WHAT YOU ARE ASKED TO DO
Pull out every line in the material below that contains the string "place", and list those lines. Upper and lower case must match.
====
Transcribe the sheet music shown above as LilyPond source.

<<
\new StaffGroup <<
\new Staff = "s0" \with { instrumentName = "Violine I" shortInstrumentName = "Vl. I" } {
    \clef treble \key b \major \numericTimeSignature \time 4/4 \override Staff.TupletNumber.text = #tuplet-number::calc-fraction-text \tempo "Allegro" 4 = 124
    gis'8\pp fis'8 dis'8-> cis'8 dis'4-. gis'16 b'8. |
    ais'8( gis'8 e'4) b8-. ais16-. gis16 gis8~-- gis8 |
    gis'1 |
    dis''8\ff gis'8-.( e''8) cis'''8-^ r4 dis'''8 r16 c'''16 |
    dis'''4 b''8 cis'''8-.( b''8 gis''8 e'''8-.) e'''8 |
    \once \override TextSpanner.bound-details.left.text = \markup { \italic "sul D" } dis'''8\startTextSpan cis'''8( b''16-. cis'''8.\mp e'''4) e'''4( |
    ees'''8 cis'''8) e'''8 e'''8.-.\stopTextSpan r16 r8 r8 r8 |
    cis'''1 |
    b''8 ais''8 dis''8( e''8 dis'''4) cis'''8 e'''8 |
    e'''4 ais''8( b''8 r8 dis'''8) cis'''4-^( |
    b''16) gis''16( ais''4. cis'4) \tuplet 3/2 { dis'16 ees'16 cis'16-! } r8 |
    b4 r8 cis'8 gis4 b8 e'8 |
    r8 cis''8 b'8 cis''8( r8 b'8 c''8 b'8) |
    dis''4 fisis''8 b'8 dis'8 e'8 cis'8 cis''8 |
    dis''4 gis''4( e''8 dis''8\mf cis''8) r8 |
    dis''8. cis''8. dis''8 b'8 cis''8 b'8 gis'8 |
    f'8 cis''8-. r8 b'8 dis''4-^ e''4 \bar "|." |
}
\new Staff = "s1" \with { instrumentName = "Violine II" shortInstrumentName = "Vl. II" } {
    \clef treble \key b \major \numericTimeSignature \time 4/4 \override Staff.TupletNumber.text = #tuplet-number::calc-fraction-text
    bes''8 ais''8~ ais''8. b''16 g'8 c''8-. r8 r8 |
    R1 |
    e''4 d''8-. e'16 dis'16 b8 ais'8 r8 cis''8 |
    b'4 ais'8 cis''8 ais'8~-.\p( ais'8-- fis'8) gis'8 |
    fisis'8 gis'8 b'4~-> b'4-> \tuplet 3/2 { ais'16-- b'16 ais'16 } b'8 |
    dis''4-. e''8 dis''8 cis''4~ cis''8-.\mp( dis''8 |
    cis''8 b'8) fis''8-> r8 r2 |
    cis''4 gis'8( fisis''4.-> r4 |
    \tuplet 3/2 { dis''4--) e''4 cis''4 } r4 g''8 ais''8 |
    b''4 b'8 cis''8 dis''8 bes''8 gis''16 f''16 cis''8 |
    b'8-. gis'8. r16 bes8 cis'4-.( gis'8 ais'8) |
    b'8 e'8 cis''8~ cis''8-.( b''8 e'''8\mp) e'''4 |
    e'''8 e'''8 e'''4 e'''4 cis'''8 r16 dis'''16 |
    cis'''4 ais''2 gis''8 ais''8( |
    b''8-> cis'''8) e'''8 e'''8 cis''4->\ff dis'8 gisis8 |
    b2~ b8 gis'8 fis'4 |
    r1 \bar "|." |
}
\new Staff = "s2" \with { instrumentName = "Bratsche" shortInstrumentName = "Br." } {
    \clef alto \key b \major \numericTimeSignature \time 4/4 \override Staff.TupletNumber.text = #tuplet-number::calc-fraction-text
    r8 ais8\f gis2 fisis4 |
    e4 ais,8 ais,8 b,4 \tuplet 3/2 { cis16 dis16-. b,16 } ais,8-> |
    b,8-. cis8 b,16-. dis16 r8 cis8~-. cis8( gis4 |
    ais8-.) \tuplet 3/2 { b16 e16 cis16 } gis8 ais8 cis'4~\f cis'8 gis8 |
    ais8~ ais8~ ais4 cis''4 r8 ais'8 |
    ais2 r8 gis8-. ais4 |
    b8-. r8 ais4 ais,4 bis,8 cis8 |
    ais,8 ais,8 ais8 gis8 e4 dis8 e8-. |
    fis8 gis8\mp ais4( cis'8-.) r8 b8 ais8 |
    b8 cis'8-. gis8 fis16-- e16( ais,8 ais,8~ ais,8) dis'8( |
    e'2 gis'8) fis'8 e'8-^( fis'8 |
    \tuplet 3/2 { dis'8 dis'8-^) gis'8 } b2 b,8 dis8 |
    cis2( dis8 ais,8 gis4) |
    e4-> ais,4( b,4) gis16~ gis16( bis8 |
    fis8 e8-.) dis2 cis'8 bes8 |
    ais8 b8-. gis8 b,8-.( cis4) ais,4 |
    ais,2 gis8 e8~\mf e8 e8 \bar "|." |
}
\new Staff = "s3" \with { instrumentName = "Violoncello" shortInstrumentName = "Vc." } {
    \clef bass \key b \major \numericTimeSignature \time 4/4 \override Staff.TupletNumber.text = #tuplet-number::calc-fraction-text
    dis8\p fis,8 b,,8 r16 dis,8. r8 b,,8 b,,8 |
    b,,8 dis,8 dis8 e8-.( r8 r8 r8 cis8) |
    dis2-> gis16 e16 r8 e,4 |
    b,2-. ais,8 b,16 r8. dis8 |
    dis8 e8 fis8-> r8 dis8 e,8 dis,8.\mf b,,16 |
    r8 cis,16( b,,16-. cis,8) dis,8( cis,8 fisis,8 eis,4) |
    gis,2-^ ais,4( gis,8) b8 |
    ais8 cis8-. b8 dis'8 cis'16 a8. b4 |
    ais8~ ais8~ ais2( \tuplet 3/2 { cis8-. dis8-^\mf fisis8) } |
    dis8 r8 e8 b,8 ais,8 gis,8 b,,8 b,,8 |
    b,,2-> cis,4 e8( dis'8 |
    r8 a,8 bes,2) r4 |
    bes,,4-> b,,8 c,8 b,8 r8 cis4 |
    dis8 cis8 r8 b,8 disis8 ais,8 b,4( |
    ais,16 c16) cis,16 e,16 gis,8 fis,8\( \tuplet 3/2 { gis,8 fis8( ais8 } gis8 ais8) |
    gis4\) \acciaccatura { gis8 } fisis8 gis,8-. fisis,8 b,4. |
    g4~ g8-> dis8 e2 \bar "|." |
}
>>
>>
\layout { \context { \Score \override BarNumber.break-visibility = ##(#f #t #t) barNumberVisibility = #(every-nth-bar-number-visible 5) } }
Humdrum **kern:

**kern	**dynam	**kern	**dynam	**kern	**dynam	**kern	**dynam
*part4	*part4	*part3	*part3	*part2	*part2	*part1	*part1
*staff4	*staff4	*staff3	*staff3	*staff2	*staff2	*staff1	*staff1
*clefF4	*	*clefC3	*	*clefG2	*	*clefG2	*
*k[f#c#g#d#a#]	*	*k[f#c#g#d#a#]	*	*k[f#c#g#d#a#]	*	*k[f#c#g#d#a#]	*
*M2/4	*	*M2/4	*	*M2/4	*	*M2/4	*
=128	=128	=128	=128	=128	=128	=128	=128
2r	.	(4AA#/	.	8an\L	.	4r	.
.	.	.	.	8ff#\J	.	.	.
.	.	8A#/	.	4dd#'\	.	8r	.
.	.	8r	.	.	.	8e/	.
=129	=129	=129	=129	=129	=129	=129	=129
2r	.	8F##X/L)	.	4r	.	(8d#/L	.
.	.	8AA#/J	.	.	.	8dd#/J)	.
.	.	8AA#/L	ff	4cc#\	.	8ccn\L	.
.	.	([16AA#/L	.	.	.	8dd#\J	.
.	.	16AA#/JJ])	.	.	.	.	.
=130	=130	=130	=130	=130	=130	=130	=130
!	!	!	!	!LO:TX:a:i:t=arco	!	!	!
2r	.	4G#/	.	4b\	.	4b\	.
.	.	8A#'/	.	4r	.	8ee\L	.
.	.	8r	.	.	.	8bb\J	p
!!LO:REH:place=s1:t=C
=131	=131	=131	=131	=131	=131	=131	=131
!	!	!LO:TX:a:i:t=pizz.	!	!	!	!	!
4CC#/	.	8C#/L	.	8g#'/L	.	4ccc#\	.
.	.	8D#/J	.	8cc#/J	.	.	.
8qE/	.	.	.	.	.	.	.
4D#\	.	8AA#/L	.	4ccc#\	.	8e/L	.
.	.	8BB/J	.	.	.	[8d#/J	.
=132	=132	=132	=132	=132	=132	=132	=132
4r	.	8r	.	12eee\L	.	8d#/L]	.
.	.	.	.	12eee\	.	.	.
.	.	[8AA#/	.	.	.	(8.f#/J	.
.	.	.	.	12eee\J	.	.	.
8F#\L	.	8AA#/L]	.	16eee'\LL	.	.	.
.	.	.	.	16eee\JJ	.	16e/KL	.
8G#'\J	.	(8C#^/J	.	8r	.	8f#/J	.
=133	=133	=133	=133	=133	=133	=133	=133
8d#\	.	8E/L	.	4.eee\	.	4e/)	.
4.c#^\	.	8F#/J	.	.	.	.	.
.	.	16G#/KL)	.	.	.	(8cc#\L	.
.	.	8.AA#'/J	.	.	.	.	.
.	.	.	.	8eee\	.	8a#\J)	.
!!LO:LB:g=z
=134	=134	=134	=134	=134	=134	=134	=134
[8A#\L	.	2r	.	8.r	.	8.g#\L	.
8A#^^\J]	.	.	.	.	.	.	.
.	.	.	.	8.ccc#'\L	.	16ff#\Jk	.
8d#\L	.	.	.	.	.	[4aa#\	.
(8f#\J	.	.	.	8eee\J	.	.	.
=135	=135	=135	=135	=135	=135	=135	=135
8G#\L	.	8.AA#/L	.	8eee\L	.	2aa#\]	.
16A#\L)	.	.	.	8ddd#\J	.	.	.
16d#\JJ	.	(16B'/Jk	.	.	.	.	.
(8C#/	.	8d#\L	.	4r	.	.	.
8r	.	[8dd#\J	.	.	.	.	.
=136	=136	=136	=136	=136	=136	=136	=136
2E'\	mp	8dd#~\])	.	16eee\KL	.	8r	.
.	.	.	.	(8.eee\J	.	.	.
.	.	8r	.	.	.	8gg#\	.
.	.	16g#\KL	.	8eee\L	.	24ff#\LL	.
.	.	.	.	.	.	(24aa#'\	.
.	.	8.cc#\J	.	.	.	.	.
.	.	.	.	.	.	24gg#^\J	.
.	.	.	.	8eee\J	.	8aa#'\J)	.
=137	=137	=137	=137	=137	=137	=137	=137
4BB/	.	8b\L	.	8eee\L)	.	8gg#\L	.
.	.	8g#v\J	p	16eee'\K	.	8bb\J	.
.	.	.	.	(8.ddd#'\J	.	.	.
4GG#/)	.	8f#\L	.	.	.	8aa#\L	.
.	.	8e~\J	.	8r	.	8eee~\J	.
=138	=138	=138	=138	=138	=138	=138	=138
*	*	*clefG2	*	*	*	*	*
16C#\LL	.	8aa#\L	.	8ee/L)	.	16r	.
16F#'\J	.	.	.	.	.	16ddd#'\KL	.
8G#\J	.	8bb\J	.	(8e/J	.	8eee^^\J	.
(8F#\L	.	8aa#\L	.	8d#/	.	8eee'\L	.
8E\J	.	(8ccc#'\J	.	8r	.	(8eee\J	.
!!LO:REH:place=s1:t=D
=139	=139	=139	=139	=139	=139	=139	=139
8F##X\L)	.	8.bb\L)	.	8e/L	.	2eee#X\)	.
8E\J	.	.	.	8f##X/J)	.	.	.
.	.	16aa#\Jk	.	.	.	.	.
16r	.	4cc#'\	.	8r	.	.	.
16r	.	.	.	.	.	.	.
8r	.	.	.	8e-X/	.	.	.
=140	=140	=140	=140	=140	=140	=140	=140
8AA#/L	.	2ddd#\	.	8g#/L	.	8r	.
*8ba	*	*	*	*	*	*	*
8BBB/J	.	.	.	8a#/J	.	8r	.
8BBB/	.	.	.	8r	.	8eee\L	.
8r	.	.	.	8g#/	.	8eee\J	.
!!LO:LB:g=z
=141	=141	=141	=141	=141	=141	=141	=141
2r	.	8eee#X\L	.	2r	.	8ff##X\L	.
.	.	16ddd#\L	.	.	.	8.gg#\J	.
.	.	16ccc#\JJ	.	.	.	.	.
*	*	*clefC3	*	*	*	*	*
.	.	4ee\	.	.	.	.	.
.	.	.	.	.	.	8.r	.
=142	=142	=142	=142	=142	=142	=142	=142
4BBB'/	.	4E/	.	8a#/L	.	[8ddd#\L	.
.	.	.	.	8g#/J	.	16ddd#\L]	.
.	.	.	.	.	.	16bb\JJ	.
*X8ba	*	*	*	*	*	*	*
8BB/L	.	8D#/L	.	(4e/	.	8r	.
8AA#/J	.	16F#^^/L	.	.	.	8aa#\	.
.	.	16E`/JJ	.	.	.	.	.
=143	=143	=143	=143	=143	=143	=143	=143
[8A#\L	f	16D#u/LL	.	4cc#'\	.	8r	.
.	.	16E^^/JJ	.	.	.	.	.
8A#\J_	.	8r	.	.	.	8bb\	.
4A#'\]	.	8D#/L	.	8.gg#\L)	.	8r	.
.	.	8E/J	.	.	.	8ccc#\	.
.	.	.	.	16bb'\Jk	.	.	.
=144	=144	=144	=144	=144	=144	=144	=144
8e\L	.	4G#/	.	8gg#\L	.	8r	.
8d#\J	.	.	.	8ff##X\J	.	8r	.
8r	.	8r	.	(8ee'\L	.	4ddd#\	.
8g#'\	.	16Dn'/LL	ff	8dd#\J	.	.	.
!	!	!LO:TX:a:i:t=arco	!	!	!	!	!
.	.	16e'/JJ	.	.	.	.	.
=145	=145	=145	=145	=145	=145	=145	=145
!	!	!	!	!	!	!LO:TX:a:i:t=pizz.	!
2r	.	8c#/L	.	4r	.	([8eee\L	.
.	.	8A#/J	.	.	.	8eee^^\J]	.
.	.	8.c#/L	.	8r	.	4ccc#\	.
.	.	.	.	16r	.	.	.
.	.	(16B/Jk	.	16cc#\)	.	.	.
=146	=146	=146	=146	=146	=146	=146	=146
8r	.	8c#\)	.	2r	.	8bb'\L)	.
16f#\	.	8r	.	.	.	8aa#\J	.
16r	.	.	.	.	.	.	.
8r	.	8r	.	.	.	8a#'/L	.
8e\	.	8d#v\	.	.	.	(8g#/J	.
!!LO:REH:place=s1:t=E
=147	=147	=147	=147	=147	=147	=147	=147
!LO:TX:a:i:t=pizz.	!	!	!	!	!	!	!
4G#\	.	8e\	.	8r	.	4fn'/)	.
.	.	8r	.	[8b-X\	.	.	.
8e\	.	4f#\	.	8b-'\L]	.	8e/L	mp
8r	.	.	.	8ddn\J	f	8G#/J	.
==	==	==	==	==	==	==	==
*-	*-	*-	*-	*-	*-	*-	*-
====
ANSWER TO THIS TASK
!!LO:REH:place=s1:t=C
!!LO:REH:place=s1:t=D
!!LO:REH:place=s1:t=E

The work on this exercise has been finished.